● Entries provided
/---
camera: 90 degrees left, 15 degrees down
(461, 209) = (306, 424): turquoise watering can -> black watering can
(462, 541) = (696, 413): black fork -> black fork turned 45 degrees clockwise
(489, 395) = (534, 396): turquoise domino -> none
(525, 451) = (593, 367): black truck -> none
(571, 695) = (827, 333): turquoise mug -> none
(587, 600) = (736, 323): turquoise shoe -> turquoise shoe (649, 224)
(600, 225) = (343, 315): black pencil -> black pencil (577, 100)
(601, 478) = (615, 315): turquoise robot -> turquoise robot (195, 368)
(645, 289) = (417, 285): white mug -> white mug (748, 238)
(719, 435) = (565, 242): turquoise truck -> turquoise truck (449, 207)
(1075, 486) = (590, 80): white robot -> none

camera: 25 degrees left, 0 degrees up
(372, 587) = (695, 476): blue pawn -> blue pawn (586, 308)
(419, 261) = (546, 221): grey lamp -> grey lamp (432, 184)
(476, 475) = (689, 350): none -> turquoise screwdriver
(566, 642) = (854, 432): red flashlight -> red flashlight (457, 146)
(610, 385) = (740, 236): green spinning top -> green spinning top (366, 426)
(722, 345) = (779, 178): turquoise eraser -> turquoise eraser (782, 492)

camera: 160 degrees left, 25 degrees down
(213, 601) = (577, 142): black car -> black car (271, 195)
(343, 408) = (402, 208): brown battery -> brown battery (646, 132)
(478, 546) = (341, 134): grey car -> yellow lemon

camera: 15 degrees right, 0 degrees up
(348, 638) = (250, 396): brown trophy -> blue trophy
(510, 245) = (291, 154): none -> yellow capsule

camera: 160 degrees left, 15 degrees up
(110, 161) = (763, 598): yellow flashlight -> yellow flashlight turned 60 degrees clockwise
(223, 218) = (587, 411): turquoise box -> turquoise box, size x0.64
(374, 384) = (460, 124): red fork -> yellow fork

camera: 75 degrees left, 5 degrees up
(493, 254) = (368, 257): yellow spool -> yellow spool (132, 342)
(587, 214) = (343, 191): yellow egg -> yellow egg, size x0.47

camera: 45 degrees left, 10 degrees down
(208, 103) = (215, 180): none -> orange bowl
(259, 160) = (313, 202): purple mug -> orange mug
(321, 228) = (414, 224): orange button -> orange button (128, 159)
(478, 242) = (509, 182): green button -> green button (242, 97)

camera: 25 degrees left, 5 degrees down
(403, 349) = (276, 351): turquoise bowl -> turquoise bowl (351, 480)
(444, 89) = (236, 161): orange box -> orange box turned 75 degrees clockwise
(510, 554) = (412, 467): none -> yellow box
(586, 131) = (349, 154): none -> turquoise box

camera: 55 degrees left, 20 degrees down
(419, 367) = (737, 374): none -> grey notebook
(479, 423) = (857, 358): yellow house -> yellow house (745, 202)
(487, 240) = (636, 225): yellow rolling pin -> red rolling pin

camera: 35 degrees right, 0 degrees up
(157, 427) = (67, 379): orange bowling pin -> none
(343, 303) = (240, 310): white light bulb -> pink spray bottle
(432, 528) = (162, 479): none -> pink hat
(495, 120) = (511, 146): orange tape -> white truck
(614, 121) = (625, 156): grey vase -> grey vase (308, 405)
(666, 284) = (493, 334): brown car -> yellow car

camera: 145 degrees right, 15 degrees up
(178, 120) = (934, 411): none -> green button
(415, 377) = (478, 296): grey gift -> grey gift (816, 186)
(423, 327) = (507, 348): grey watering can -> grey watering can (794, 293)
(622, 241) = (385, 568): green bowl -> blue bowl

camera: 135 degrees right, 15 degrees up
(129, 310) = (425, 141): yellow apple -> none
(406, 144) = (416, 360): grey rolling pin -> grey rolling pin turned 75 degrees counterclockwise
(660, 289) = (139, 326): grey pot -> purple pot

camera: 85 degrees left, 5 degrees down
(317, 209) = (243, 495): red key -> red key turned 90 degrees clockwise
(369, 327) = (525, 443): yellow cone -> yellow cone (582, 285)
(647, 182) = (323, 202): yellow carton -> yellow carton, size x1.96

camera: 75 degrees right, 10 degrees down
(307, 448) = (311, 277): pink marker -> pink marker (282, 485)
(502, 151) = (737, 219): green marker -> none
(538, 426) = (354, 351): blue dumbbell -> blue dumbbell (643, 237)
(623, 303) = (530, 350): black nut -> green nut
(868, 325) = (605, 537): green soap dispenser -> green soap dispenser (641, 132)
\---
● Task to carry out
Transcribe all the material exactly.

● Answer section
camera: 90 degrees left, 15 degrees down
(461, 209) = (306, 424): turquoise watering can -> black watering can
(462, 541) = (696, 413): black fork -> black fork turned 45 degrees clockwise
(489, 395) = (534, 396): turquoise domino -> none
(525, 451) = (593, 367): black truck -> none
(571, 695) = (827, 333): turquoise mug -> none
(587, 600) = (736, 323): turquoise shoe -> turquoise shoe (649, 224)
(600, 225) = (343, 315): black pencil -> black pencil (577, 100)
(601, 478) = (615, 315): turquoise robot -> turquoise robot (195, 368)
(645, 289) = (417, 285): white mug -> white mug (748, 238)
(719, 435) = (565, 242): turquoise truck -> turquoise truck (449, 207)
(1075, 486) = (590, 80): white robot -> none

camera: 25 degrees left, 0 degrees up
(372, 587) = (695, 476): blue pawn -> blue pawn (586, 308)
(419, 261) = (546, 221): grey lamp -> grey lamp (432, 184)
(476, 475) = (689, 350): none -> turquoise screwdriver
(566, 642) = (854, 432): red flashlight -> red flashlight (457, 146)
(610, 385) = (740, 236): green spinning top -> green spinning top (366, 426)
(722, 345) = (779, 178): turquoise eraser -> turquoise eraser (782, 492)

camera: 160 degrees left, 25 degrees down
(213, 601) = (577, 142): black car -> black car (271, 195)
(343, 408) = (402, 208): brown battery -> brown battery (646, 132)
(478, 546) = (341, 134): grey car -> yellow lemon

camera: 15 degrees right, 0 degrees up
(348, 638) = (250, 396): brown trophy -> blue trophy
(510, 245) = (291, 154): none -> yellow capsule

camera: 160 degrees left, 15 degrees up
(110, 161) = (763, 598): yellow flashlight -> yellow flashlight turned 60 degrees clockwise
(223, 218) = (587, 411): turquoise box -> turquoise box, size x0.64
(374, 384) = (460, 124): red fork -> yellow fork

camera: 75 degrees left, 5 degrees up
(493, 254) = (368, 257): yellow spool -> yellow spool (132, 342)
(587, 214) = (343, 191): yellow egg -> yellow egg, size x0.47

camera: 45 degrees left, 10 degrees down
(208, 103) = (215, 180): none -> orange bowl
(259, 160) = (313, 202): purple mug -> orange mug
(321, 228) = (414, 224): orange button -> orange button (128, 159)
(478, 242) = (509, 182): green button -> green button (242, 97)

camera: 25 degrees left, 5 degrees down
(403, 349) = (276, 351): turquoise bowl -> turquoise bowl (351, 480)
(444, 89) = (236, 161): orange box -> orange box turned 75 degrees clockwise
(510, 554) = (412, 467): none -> yellow box
(586, 131) = (349, 154): none -> turquoise box

camera: 55 degrees left, 20 degrees down
(419, 367) = (737, 374): none -> grey notebook
(479, 423) = (857, 358): yellow house -> yellow house (745, 202)
(487, 240) = (636, 225): yellow rolling pin -> red rolling pin

camera: 35 degrees right, 0 degrees up
(157, 427) = (67, 379): orange bowling pin -> none
(343, 303) = (240, 310): white light bulb -> pink spray bottle
(432, 528) = (162, 479): none -> pink hat
(495, 120) = (511, 146): orange tape -> white truck
(614, 121) = (625, 156): grey vase -> grey vase (308, 405)
(666, 284) = (493, 334): brown car -> yellow car

camera: 145 degrees right, 15 degrees up
(178, 120) = (934, 411): none -> green button
(415, 377) = (478, 296): grey gift -> grey gift (816, 186)
(423, 327) = (507, 348): grey watering can -> grey watering can (794, 293)
(622, 241) = (385, 568): green bowl -> blue bowl

camera: 135 degrees right, 15 degrees up
(129, 310) = (425, 141): yellow apple -> none
(406, 144) = (416, 360): grey rolling pin -> grey rolling pin turned 75 degrees counterclockwise
(660, 289) = (139, 326): grey pot -> purple pot

camera: 85 degrees left, 5 degrees down
(317, 209) = (243, 495): red key -> red key turned 90 degrees clockwise
(369, 327) = (525, 443): yellow cone -> yellow cone (582, 285)
(647, 182) = (323, 202): yellow carton -> yellow carton, size x1.96

camera: 75 degrees right, 10 degrees down
(307, 448) = (311, 277): pink marker -> pink marker (282, 485)
(502, 151) = (737, 219): green marker -> none
(538, 426) = (354, 351): blue dumbbell -> blue dumbbell (643, 237)
(623, 303) = (530, 350): black nut -> green nut
(868, 325) = (605, 537): green soap dispenser -> green soap dispenser (641, 132)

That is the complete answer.